Work to complete:
Between the line containing "(175, 247) = (104, 548): turquoise" and the line containing "(621, 214) = (601, 342): white" lies a run of lines; give that run again exactly, with both of those lines, and nothing else from the entries below.

[Spatial reasoning data]
=-=-=-=-=

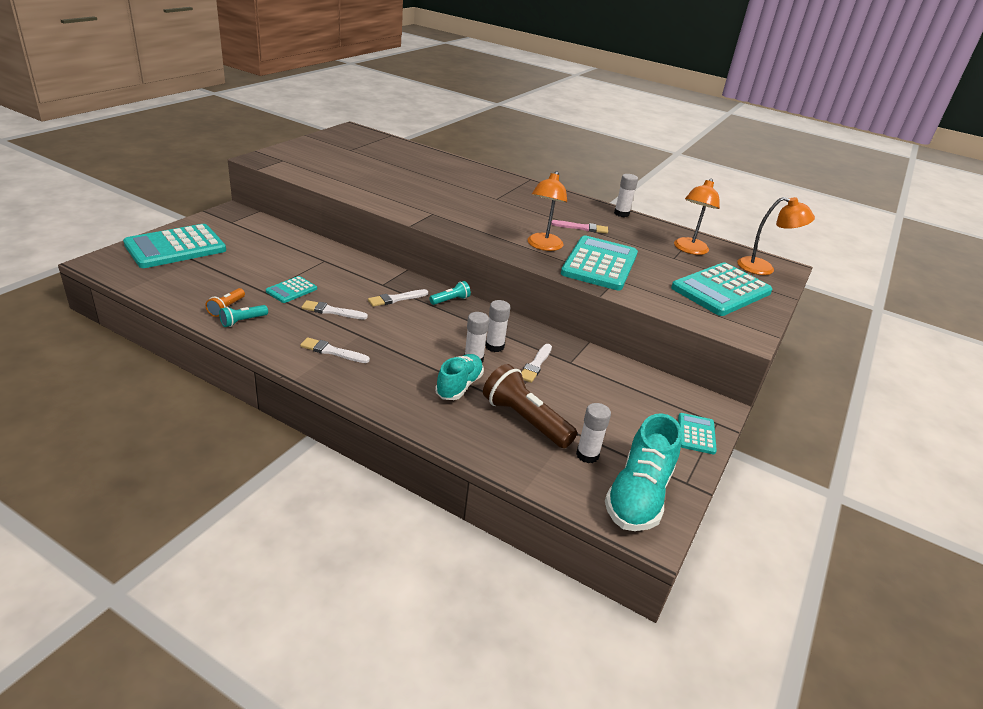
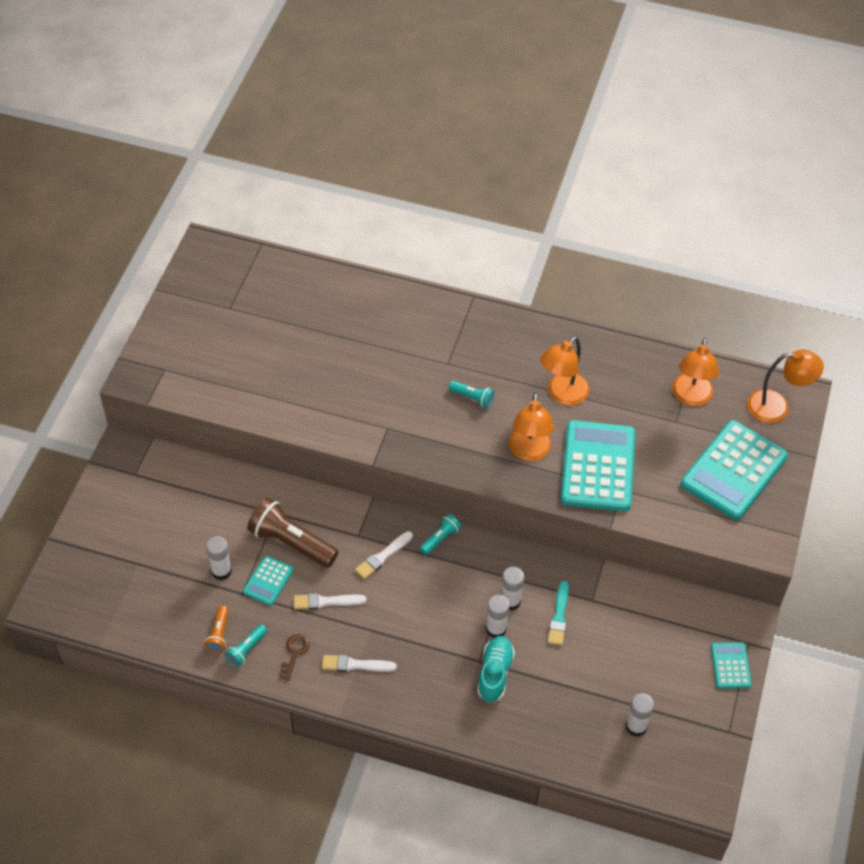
camera: 10 degrees left, 20 degrees up
(175, 247) = (104, 548): turquoise calculator -> none
(283, 333) = (294, 653): none -> brown key
(508, 215) = (472, 398): none -> turquoise flashlight
(525, 420) = (569, 699): brown flashlight -> brown flashlight (291, 542)
(536, 365) = (559, 616): white brush -> turquoise brush
(581, 228) = (562, 394): pink brush -> orange lamp
(621, 214) = (601, 342): white glue stick -> white glue stick (221, 571)
(638, 495) = (689, 761): turquoise shoe -> none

=-=-=-=-=

Worked solution:
(175, 247) = (104, 548): turquoise calculator -> none
(283, 333) = (294, 653): none -> brown key
(508, 215) = (472, 398): none -> turquoise flashlight
(525, 420) = (569, 699): brown flashlight -> brown flashlight (291, 542)
(536, 365) = (559, 616): white brush -> turquoise brush
(581, 228) = (562, 394): pink brush -> orange lamp
(621, 214) = (601, 342): white glue stick -> white glue stick (221, 571)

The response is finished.